→ **EXERCISE GOAL**
Every line in the records below between the one holding "green house: 1 -> 3" and the one holding "yellow lemon: 1 -> 3", inclusive, is to be set down exactly; all other lines are to be left out.

#### SOURCE DATA

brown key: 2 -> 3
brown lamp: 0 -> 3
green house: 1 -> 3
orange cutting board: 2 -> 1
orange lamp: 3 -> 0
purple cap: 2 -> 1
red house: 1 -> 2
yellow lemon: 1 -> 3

########
#### SOURCE DATA

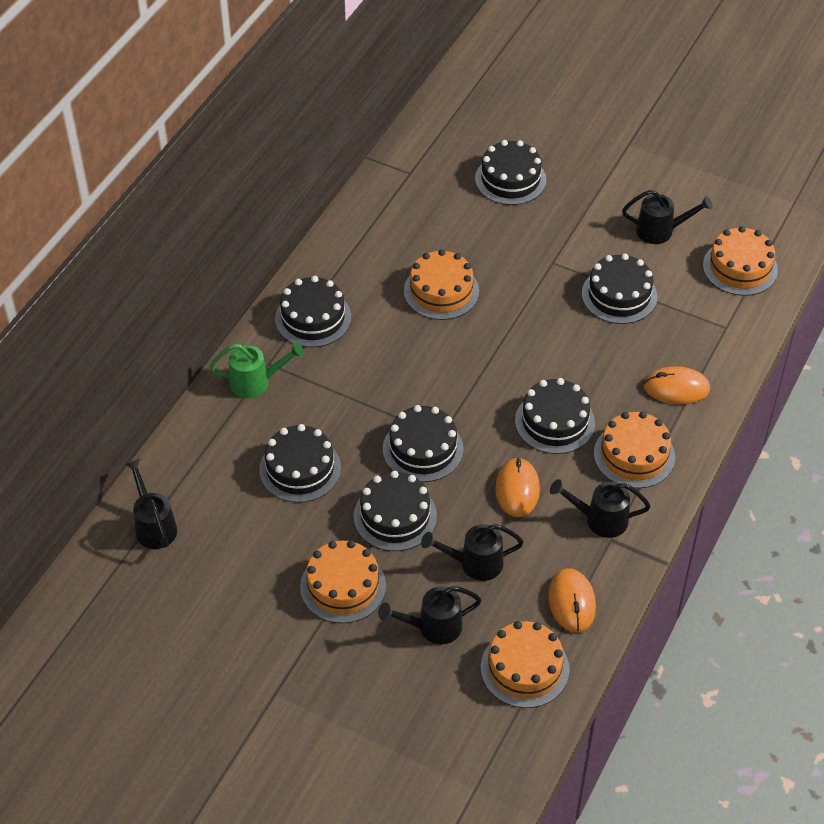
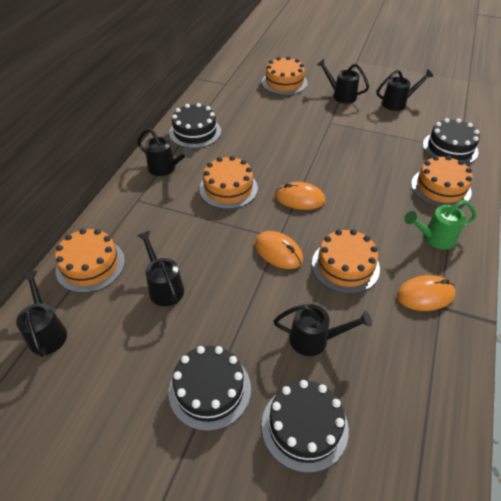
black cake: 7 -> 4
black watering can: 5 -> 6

########
#### SOURCE DATA

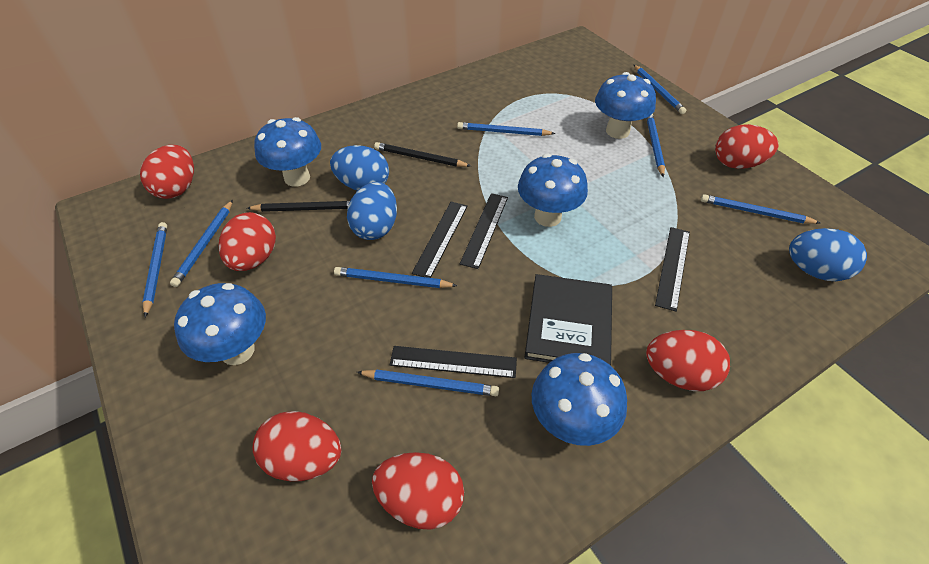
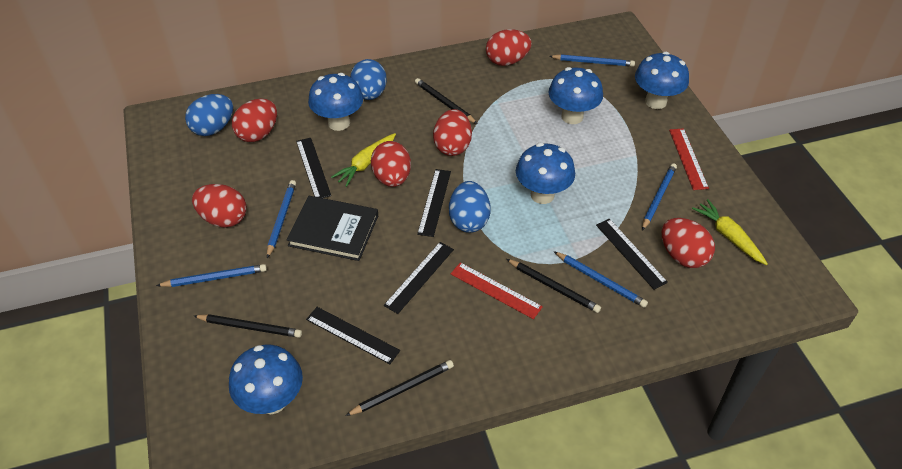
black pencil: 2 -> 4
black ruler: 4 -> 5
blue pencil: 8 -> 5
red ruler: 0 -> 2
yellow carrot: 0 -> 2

########

→ **ANSWER SPACE**
green house: 1 -> 3
orange cutting board: 2 -> 1
orange lamp: 3 -> 0
purple cap: 2 -> 1
red house: 1 -> 2
yellow lemon: 1 -> 3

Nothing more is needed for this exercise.